PROBLEM DESCRIPTION ::
A faithful, complete transcript of the entries below, without pictures, should be returned.

·····

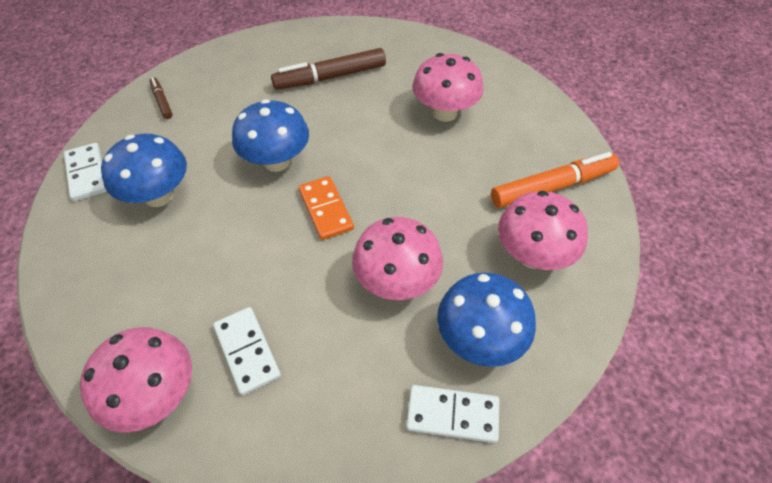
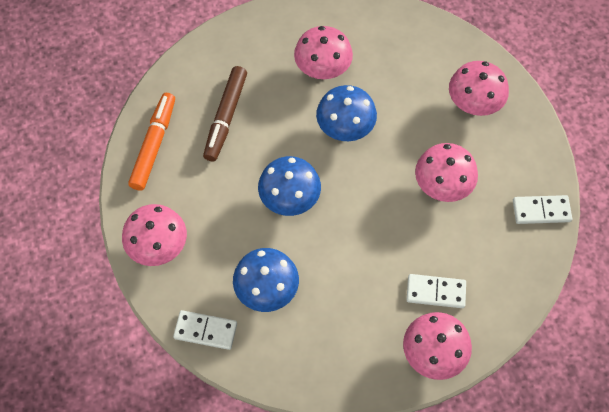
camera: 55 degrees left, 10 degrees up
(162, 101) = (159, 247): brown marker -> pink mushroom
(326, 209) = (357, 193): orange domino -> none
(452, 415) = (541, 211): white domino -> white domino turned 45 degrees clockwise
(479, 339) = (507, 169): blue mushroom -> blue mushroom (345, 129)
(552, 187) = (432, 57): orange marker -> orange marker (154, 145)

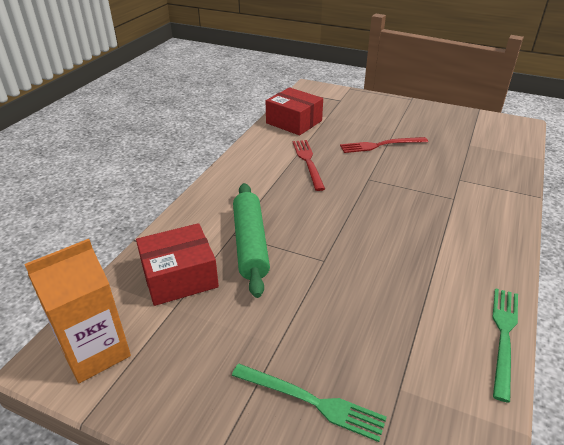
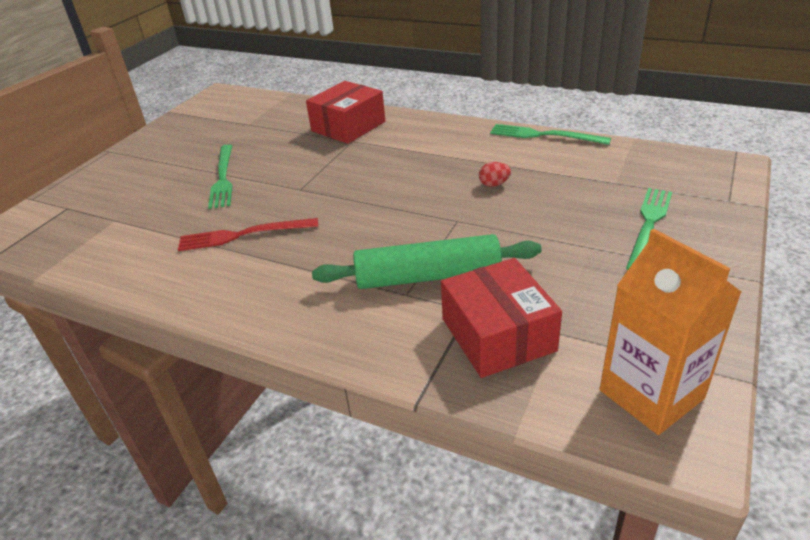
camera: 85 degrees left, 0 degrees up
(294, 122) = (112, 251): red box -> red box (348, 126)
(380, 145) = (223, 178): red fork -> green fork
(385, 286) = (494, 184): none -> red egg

·····

WRITTEN ANSWER ::
camera: 55 degrees left, 10 degrees up
(162, 101) = (159, 247): brown marker -> pink mushroom
(326, 209) = (357, 193): orange domino -> none
(452, 415) = (541, 211): white domino -> white domino turned 45 degrees clockwise
(479, 339) = (507, 169): blue mushroom -> blue mushroom (345, 129)
(552, 187) = (432, 57): orange marker -> orange marker (154, 145)

camera: 85 degrees left, 0 degrees up
(294, 122) = (112, 251): red box -> red box (348, 126)
(380, 145) = (223, 178): red fork -> green fork
(385, 286) = (494, 184): none -> red egg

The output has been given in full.